What needs to be done:
Go through the material below and return each line with the string "moved" in it.

----- Data excerpts -----

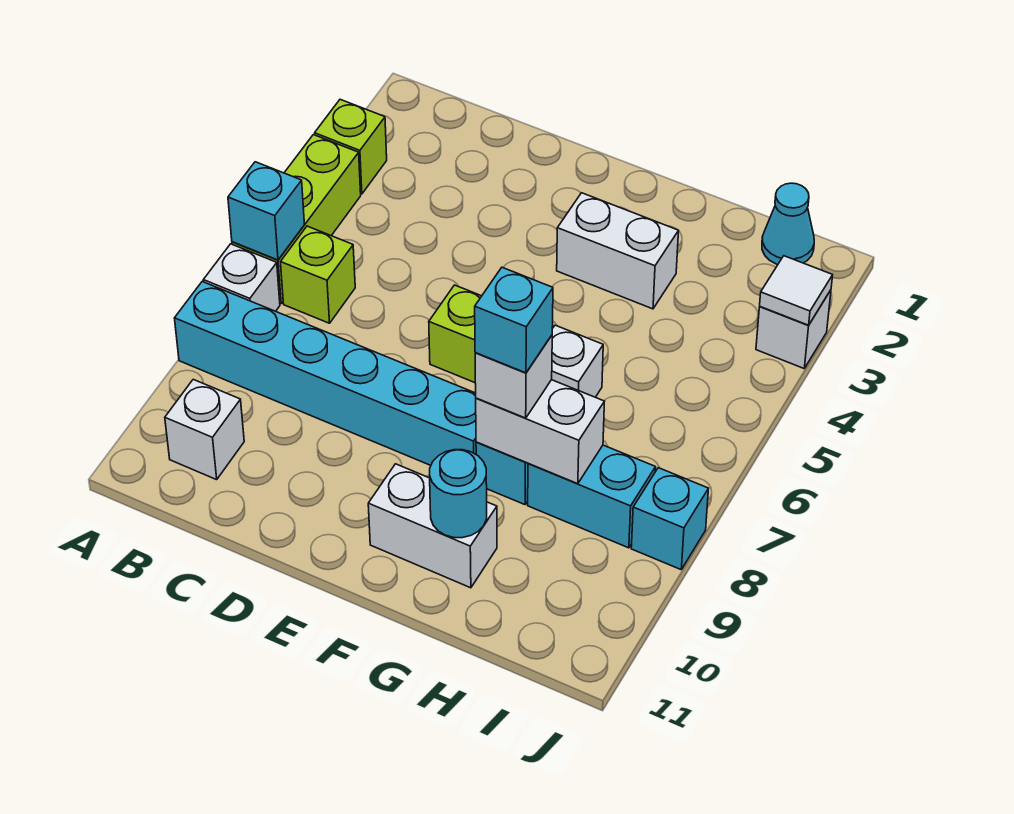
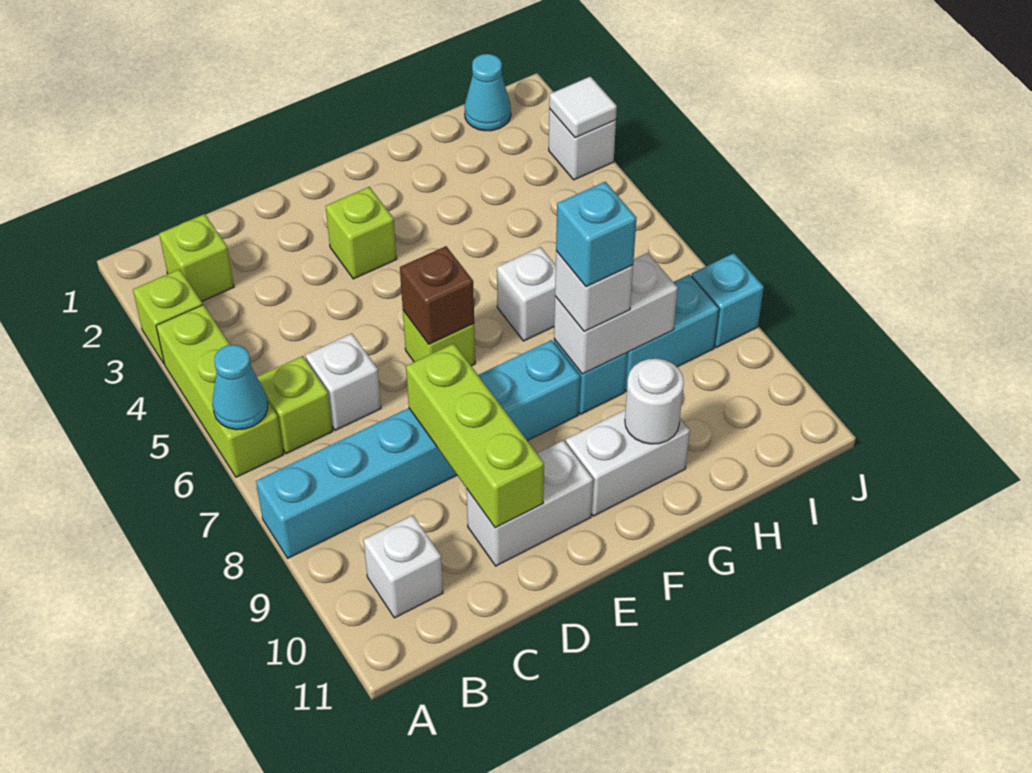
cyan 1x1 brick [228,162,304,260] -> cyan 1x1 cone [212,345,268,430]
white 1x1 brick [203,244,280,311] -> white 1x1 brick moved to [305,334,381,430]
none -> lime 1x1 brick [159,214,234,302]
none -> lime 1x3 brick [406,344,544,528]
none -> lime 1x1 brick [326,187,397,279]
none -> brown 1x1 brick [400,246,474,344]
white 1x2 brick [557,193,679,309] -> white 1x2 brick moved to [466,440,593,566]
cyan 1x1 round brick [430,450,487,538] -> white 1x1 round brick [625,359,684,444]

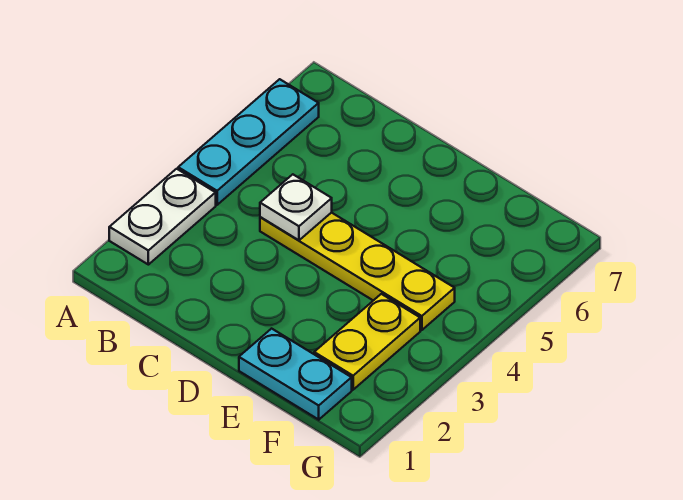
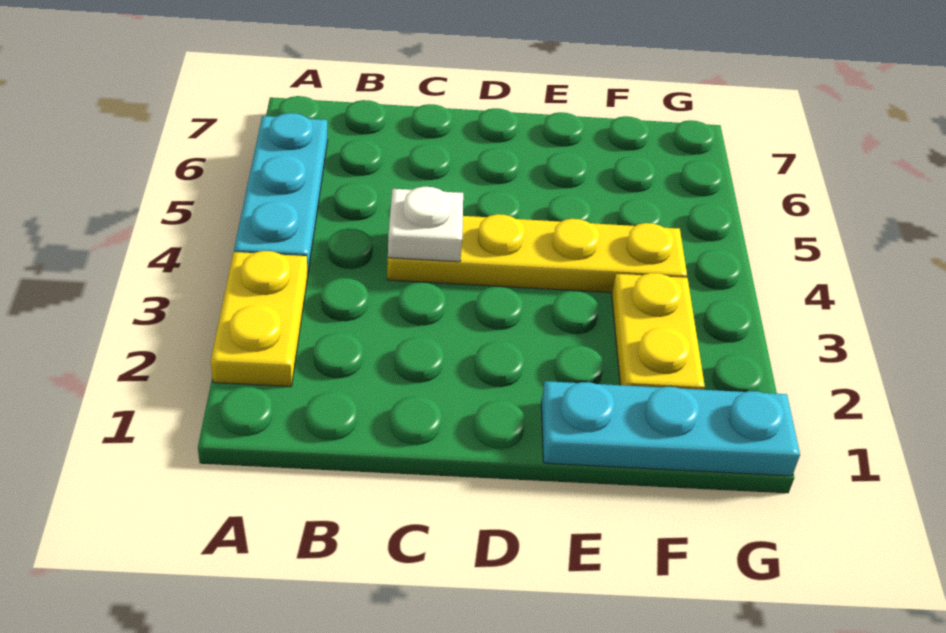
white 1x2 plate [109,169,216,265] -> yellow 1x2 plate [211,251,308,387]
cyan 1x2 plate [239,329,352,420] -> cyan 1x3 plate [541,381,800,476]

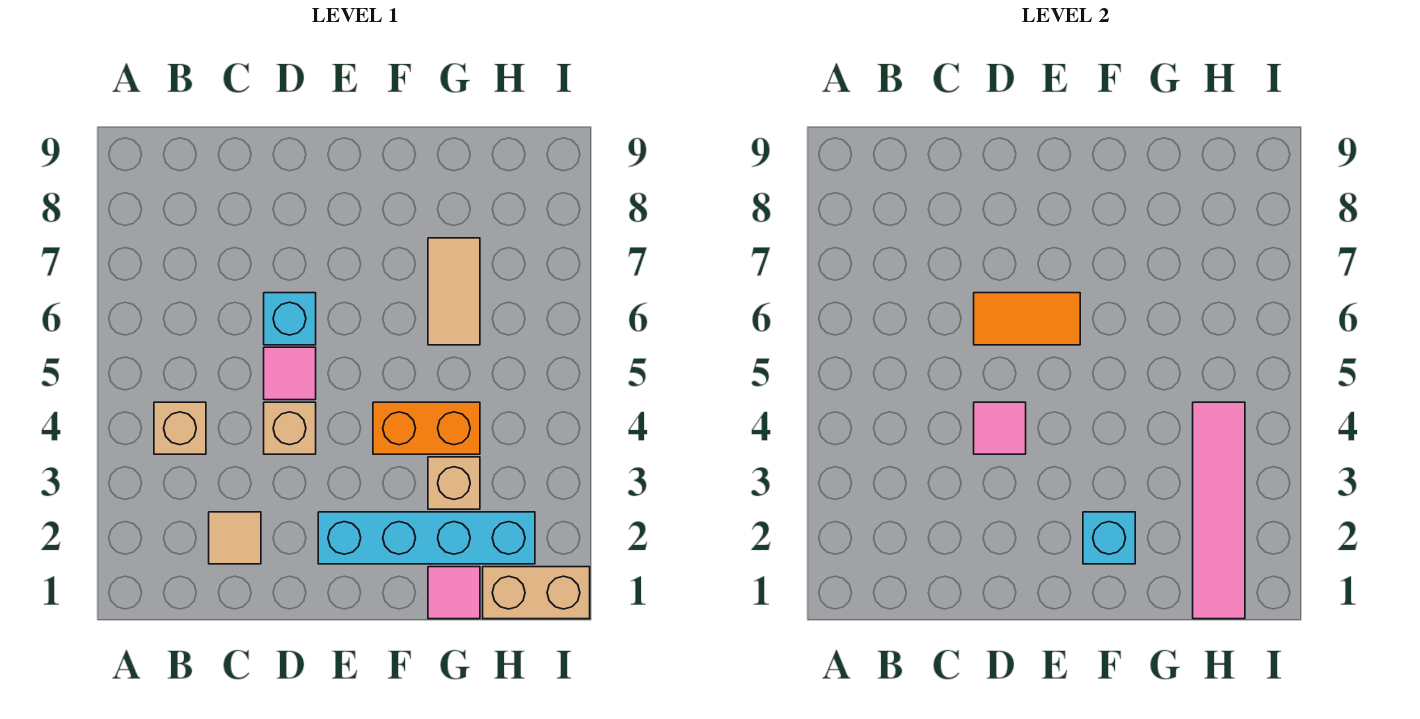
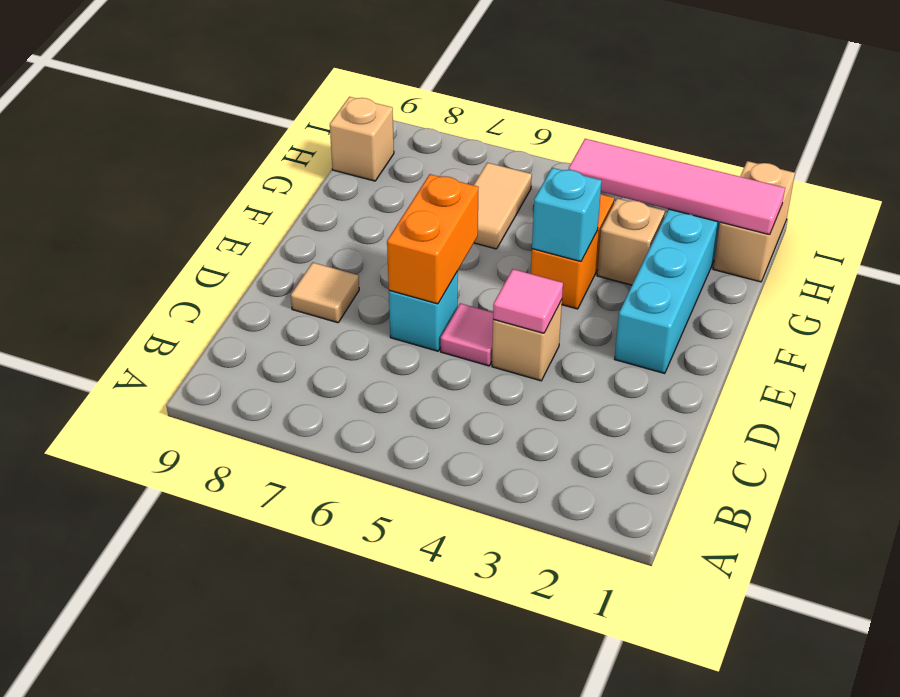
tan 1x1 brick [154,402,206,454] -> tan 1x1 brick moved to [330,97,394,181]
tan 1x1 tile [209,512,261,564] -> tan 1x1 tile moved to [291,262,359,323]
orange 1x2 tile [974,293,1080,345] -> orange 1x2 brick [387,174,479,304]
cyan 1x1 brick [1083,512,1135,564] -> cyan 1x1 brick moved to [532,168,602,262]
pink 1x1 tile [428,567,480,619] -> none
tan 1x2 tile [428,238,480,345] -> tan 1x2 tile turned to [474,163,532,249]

-----

Written solution:
white 1x1 brick [203,244,280,311] -> white 1x1 brick moved to [305,334,381,430]
white 1x2 brick [557,193,679,309] -> white 1x2 brick moved to [466,440,593,566]
tan 1x1 brick [154,402,206,454] -> tan 1x1 brick moved to [330,97,394,181]
tan 1x1 tile [209,512,261,564] -> tan 1x1 tile moved to [291,262,359,323]
cyan 1x1 brick [1083,512,1135,564] -> cyan 1x1 brick moved to [532,168,602,262]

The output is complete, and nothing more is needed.